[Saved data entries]
________
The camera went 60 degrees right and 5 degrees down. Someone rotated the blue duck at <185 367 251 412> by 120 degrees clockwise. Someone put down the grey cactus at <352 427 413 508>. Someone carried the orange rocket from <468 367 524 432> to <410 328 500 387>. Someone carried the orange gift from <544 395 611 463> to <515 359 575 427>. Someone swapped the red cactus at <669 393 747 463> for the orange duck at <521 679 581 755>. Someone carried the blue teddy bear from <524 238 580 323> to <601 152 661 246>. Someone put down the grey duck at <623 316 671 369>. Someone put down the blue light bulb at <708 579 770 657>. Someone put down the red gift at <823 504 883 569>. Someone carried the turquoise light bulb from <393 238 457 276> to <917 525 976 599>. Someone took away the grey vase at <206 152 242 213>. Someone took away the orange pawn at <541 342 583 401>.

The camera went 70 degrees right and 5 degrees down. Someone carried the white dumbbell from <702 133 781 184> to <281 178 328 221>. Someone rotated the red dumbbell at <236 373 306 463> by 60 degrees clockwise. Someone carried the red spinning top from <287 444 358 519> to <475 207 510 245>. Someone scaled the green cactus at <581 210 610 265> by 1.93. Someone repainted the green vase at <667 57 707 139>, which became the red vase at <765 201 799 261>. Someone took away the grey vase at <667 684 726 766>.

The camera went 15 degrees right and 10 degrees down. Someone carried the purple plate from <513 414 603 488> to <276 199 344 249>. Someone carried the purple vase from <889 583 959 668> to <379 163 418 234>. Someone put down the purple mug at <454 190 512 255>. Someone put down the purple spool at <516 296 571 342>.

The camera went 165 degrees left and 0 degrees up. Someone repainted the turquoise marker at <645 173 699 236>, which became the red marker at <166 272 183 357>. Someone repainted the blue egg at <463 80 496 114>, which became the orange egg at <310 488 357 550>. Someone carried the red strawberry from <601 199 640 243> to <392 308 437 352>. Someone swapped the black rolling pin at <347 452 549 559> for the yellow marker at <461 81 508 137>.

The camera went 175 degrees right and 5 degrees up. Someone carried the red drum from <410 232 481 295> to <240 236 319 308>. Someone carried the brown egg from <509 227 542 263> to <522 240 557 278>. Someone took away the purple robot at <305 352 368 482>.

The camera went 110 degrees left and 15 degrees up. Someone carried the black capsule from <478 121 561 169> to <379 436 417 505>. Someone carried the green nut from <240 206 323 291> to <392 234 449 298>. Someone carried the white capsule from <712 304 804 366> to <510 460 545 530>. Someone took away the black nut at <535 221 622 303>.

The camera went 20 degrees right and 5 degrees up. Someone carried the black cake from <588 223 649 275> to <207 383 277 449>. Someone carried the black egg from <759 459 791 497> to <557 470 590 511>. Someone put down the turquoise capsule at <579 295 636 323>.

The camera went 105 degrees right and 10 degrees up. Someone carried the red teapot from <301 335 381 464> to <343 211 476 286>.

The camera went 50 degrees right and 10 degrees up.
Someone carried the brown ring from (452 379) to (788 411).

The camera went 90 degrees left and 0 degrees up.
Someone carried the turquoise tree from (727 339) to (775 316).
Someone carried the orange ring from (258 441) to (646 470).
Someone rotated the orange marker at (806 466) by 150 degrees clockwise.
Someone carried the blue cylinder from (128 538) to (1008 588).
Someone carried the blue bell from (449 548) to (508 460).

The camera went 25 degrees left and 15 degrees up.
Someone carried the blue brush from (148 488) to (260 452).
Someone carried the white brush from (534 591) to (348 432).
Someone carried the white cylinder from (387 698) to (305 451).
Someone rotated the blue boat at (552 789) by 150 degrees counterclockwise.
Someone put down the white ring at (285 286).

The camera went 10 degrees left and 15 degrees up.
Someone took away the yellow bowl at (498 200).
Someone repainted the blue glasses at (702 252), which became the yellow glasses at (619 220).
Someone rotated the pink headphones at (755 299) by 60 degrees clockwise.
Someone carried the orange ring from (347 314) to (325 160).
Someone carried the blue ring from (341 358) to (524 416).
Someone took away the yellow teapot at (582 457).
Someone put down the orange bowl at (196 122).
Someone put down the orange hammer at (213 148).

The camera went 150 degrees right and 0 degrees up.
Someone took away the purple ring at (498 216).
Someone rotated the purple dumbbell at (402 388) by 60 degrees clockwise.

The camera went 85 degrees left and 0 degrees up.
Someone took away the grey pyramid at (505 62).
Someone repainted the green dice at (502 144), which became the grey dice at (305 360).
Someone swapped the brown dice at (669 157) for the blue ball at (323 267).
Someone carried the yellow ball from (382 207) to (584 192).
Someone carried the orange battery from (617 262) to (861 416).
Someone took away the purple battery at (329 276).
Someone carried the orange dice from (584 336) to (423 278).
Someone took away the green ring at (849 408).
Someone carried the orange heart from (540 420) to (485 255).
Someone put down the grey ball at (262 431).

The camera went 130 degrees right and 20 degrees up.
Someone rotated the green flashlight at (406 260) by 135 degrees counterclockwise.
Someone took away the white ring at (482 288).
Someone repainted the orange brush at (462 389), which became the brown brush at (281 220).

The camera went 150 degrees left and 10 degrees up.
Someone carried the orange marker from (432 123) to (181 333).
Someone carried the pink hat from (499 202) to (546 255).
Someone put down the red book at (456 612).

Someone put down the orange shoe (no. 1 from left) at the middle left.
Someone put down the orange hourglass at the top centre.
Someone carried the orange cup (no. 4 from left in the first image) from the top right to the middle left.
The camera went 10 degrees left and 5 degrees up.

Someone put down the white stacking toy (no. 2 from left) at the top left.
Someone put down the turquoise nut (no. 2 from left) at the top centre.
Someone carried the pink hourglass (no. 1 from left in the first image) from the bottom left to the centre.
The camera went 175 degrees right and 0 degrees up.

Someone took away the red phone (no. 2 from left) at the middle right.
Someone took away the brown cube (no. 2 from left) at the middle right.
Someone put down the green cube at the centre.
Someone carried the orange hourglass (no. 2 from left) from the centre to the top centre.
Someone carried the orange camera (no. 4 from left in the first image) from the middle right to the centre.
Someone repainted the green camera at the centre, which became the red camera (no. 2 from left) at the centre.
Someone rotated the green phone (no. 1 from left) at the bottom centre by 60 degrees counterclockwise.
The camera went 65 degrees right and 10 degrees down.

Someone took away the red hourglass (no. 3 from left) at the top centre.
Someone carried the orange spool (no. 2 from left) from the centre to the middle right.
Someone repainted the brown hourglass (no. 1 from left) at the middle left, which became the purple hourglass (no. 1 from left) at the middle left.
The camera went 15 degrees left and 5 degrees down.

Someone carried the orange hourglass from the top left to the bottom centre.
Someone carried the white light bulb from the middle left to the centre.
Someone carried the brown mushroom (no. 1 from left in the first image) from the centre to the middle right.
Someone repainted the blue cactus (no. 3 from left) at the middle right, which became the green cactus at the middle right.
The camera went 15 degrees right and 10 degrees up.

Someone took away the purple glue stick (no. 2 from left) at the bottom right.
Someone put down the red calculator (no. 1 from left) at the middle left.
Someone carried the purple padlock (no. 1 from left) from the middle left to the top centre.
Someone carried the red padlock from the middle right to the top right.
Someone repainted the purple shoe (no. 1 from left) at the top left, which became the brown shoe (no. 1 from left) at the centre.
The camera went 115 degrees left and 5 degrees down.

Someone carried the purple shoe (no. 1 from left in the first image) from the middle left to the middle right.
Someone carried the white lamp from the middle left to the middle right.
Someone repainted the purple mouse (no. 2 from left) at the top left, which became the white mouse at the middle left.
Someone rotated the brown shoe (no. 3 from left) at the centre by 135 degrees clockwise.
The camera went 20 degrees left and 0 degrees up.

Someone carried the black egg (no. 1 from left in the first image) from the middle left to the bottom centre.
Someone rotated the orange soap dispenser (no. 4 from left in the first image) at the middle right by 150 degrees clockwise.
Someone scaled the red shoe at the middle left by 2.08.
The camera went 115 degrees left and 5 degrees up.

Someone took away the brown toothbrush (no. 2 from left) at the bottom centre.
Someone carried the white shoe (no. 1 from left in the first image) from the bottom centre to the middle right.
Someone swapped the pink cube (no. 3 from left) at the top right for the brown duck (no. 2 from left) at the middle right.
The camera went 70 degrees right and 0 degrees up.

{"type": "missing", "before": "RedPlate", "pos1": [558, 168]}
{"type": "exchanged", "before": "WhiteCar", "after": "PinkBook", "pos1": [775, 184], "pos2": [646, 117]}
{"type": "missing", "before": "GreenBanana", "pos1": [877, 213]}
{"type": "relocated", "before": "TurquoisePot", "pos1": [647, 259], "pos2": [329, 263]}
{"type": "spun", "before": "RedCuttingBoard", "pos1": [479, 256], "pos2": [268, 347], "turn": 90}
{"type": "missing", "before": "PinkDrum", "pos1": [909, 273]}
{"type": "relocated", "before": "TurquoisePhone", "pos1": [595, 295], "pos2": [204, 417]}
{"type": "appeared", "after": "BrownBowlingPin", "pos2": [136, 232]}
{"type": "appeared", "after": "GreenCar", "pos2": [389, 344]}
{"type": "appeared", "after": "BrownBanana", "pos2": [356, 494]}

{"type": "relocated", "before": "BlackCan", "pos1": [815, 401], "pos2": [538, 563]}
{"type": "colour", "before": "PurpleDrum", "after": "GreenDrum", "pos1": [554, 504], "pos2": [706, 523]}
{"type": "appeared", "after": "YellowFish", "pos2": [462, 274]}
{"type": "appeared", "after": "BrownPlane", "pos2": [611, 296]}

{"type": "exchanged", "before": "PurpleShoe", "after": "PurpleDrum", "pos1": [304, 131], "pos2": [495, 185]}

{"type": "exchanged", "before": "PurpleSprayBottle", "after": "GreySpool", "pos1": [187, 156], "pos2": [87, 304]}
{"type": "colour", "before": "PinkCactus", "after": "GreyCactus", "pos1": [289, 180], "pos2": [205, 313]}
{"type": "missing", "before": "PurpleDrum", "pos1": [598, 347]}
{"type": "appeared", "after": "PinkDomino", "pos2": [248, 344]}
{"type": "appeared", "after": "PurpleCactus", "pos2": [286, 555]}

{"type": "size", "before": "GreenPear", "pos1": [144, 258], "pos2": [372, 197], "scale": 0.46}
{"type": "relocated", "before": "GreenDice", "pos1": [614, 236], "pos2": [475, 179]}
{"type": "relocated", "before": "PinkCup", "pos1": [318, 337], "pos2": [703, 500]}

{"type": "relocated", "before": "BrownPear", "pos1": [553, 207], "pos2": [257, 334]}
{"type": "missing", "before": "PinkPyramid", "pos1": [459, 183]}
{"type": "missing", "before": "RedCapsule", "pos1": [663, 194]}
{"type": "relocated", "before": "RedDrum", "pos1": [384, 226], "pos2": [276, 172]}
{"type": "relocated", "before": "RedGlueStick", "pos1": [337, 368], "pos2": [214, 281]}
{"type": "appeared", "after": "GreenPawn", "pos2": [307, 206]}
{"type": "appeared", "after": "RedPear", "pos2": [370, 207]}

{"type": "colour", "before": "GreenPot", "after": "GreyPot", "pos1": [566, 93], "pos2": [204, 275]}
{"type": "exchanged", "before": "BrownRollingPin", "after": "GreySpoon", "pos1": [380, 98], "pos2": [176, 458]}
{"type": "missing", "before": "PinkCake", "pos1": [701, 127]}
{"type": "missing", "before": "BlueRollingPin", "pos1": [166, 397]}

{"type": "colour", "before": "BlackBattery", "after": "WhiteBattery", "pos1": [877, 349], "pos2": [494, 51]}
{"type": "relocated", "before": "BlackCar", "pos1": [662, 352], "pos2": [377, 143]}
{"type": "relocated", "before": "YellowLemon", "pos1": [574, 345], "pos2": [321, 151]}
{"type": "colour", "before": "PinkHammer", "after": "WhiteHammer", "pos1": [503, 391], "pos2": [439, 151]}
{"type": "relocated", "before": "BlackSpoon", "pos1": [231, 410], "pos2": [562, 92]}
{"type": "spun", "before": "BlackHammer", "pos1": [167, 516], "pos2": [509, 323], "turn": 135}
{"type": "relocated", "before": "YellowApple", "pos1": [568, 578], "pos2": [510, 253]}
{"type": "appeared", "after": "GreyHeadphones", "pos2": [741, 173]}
________
- Exercise aim -
Only the lines above from the one with "Someone put down the orange shoe" through the one with "Someone carried the orange cup" should be duplicated, character for character.

- Exercise answer -
Someone put down the orange shoe (no. 1 from left) at the middle left.
Someone put down the orange hourglass at the top centre.
Someone carried the orange cup (no. 4 from left in the first image) from the top right to the middle left.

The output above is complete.